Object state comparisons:
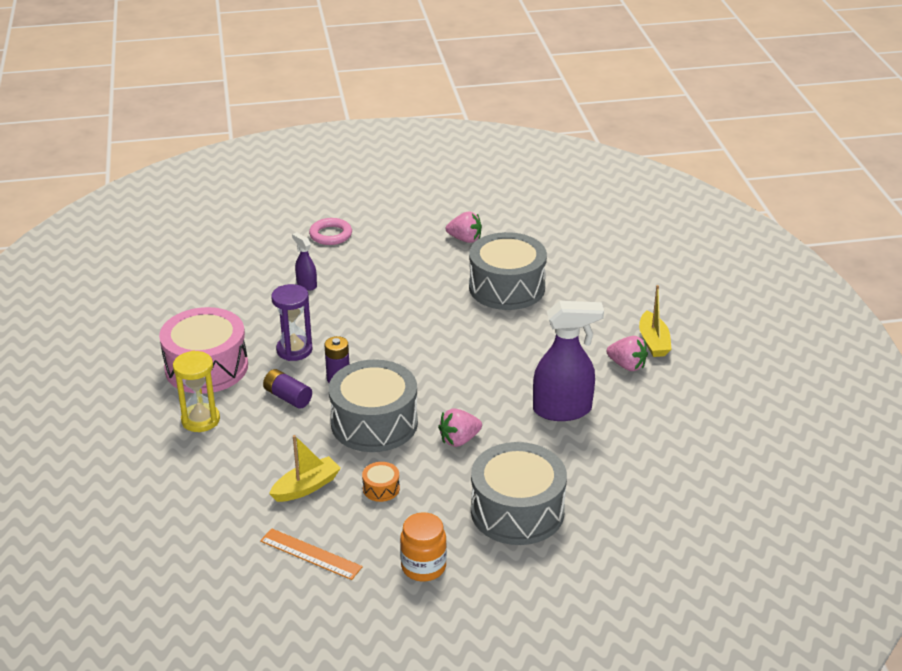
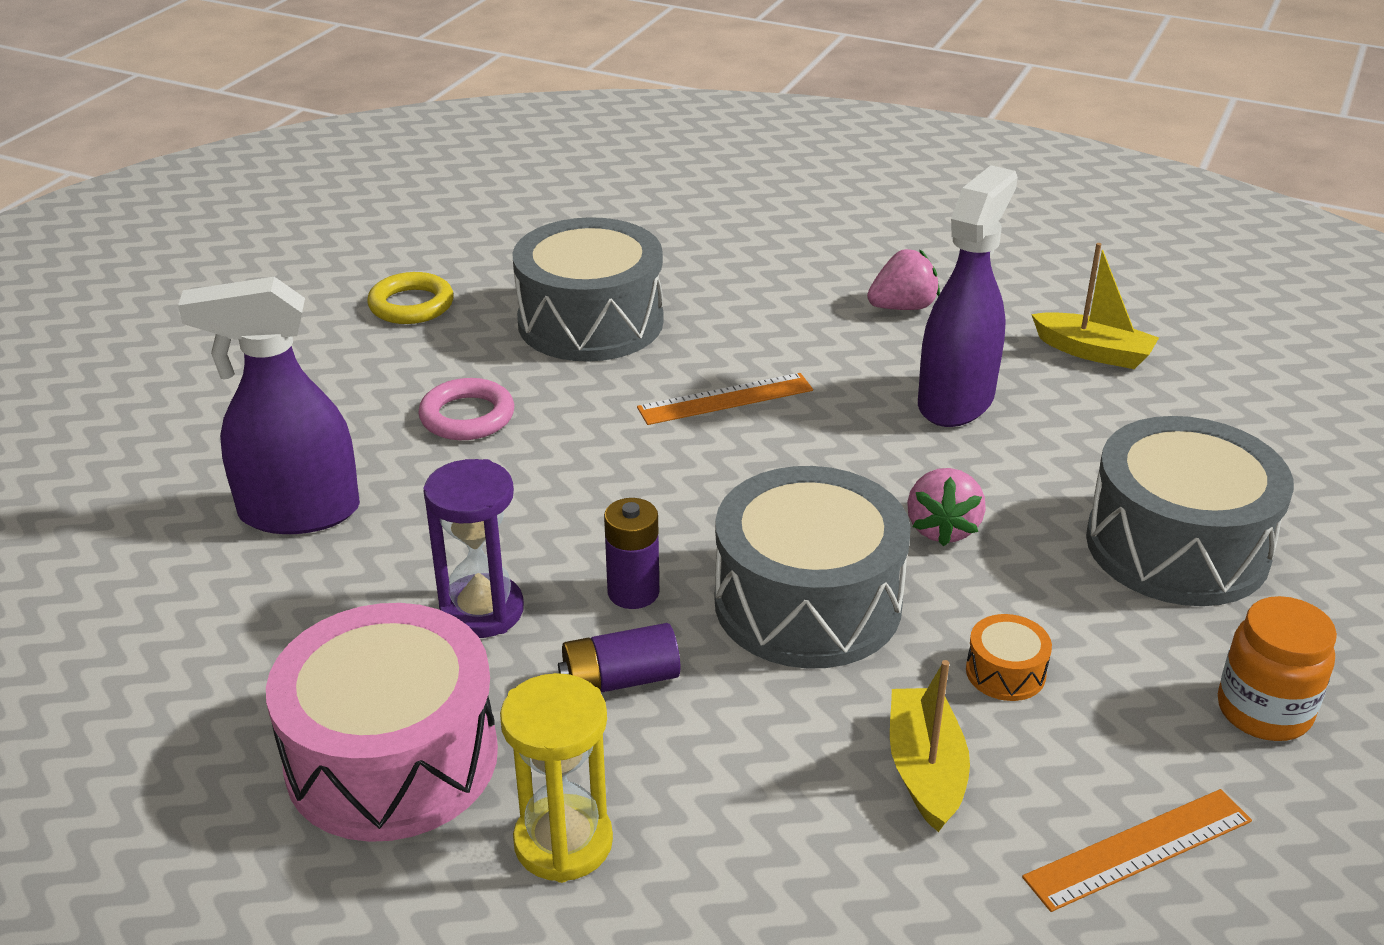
camera: 55 degrees left, 0 degrees up
(306, 284) = (298, 513): purple spray bottle -> purple spray bottle, size x2.03
(330, 235) = (190, 424): pink ring -> pink ring (467, 416)
(465, 239) = (411, 305): pink strawberry -> yellow ring
(490, 347) = (725, 399): none -> orange ruler
(653, 342) = (870, 266): yellow boat -> yellow boat (1093, 352)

PROBLEM TO SOLVE:
Pictures stay out. Transcribe the lines from the start of the entries above through the line with "(490, 347) = (725, 399): none -> orange ruler", exactly.

ANSWER FOR THE TASK:
camera: 55 degrees left, 0 degrees up
(306, 284) = (298, 513): purple spray bottle -> purple spray bottle, size x2.03
(330, 235) = (190, 424): pink ring -> pink ring (467, 416)
(465, 239) = (411, 305): pink strawberry -> yellow ring
(490, 347) = (725, 399): none -> orange ruler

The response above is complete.